▶ JOB: Every line below from the one with "cyan rectangle: (92, 61) -> (110, 48), moved" through the one with "brown pentagon: (81, 99) -> (190, 121), moved" is to be repeated exactly, with no picture among them.

▶ DATASET EXCERPTS:
━━━
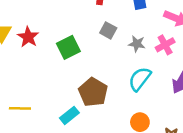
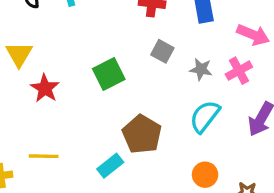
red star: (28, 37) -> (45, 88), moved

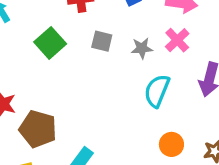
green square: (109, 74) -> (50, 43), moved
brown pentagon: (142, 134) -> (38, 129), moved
━━━
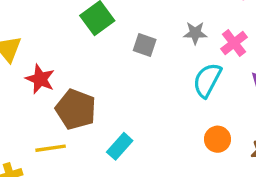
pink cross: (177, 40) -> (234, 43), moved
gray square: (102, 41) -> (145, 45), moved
━━━
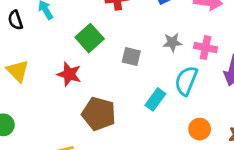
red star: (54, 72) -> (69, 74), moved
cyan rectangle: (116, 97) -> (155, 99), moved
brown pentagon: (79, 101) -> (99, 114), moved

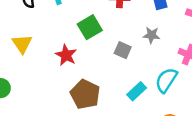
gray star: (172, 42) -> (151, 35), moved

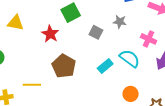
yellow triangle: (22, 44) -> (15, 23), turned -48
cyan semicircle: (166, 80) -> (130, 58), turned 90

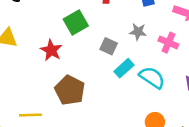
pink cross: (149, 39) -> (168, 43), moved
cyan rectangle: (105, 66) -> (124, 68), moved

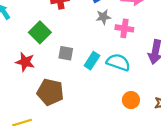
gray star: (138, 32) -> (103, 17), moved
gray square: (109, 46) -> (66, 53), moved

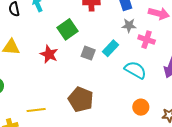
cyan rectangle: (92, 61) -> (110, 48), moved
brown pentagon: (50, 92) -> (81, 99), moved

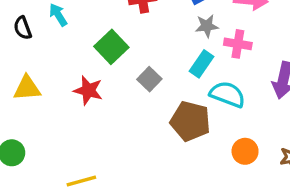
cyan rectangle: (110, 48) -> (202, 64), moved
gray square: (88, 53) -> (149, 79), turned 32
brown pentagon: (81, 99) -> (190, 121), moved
━━━
▶ EXERCISE ANSWER:
cyan rectangle: (92, 61) -> (110, 48), moved
brown pentagon: (50, 92) -> (81, 99), moved

cyan rectangle: (110, 48) -> (202, 64), moved
gray square: (88, 53) -> (149, 79), turned 32
brown pentagon: (81, 99) -> (190, 121), moved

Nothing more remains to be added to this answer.